***** Material provided *****

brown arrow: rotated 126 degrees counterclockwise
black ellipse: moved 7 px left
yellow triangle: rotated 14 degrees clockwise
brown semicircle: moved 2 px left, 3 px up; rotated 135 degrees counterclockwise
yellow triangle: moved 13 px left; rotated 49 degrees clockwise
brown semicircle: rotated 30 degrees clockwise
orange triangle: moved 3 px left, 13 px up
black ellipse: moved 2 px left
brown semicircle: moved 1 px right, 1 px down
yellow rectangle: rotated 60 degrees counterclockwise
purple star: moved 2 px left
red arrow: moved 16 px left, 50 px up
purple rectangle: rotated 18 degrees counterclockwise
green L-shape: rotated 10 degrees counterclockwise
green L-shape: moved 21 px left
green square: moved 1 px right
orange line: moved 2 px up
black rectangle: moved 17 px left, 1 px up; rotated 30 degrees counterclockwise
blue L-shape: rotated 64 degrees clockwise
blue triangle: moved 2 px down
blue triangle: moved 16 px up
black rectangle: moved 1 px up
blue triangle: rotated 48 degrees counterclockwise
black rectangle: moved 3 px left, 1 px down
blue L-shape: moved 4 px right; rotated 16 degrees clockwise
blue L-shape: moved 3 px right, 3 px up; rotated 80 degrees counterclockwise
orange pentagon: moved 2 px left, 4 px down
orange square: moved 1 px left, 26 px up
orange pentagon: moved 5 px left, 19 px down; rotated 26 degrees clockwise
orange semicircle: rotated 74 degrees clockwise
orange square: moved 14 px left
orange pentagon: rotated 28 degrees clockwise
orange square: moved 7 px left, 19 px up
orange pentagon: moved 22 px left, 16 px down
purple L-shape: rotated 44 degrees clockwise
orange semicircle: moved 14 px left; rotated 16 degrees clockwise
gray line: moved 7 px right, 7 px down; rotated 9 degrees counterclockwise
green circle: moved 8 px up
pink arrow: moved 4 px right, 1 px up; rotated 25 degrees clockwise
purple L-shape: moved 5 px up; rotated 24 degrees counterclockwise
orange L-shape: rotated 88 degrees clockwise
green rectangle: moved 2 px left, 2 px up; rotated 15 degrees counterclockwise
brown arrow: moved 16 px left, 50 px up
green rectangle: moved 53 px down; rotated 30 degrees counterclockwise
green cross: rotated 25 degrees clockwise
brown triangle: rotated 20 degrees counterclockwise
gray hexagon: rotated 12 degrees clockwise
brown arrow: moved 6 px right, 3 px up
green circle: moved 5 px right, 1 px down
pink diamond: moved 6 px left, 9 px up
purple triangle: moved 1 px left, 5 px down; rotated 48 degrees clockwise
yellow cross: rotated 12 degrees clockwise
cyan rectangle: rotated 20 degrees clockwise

*****
***** Material provided *****

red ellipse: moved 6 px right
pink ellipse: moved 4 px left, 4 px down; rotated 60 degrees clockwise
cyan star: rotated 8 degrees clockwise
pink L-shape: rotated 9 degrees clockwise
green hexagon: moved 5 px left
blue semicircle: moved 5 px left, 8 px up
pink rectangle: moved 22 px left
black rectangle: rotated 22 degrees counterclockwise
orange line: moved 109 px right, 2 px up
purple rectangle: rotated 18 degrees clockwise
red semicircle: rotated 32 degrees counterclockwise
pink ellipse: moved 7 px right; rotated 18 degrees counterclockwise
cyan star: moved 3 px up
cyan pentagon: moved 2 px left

*****

What to work on: Rewrite the listing from the line that has "brown arrow: rotated" through the line that has "orange square: moved 1 px left, 26 px up", changing every "semicircle" to "half circle". Leave everything else as it is.

Completed exercise:
brown arrow: rotated 126 degrees counterclockwise
black ellipse: moved 7 px left
yellow triangle: rotated 14 degrees clockwise
brown half circle: moved 2 px left, 3 px up; rotated 135 degrees counterclockwise
yellow triangle: moved 13 px left; rotated 49 degrees clockwise
brown half circle: rotated 30 degrees clockwise
orange triangle: moved 3 px left, 13 px up
black ellipse: moved 2 px left
brown half circle: moved 1 px right, 1 px down
yellow rectangle: rotated 60 degrees counterclockwise
purple star: moved 2 px left
red arrow: moved 16 px left, 50 px up
purple rectangle: rotated 18 degrees counterclockwise
green L-shape: rotated 10 degrees counterclockwise
green L-shape: moved 21 px left
green square: moved 1 px right
orange line: moved 2 px up
black rectangle: moved 17 px left, 1 px up; rotated 30 degrees counterclockwise
blue L-shape: rotated 64 degrees clockwise
blue triangle: moved 2 px down
blue triangle: moved 16 px up
black rectangle: moved 1 px up
blue triangle: rotated 48 degrees counterclockwise
black rectangle: moved 3 px left, 1 px down
blue L-shape: moved 4 px right; rotated 16 degrees clockwise
blue L-shape: moved 3 px right, 3 px up; rotated 80 degrees counterclockwise
orange pentagon: moved 2 px left, 4 px down
orange square: moved 1 px left, 26 px up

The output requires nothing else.